═════ Material supplied
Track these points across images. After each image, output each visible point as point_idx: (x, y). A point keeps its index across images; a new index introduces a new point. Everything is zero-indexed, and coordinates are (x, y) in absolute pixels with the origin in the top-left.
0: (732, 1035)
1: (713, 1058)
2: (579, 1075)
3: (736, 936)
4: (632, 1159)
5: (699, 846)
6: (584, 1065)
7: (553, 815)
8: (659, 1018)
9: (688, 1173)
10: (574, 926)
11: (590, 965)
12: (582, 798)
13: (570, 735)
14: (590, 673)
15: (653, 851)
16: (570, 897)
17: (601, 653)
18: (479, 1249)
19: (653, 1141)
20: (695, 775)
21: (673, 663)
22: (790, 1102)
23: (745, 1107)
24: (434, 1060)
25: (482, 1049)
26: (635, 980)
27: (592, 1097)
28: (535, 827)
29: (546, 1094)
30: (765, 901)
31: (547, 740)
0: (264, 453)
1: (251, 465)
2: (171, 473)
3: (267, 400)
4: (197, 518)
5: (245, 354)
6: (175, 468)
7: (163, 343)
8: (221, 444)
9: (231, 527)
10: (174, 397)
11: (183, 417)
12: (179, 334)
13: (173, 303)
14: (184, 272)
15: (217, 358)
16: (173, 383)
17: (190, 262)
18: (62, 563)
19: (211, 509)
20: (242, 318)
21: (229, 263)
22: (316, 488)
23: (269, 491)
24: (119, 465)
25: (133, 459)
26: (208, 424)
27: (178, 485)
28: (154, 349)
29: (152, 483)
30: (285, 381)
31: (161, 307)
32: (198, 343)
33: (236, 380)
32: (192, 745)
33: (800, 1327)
══════════
Exercise: Count the lines in the records that contain the string "keeps", treating uppercase and lowercase as different. Reply with the number alone.

Reply: 1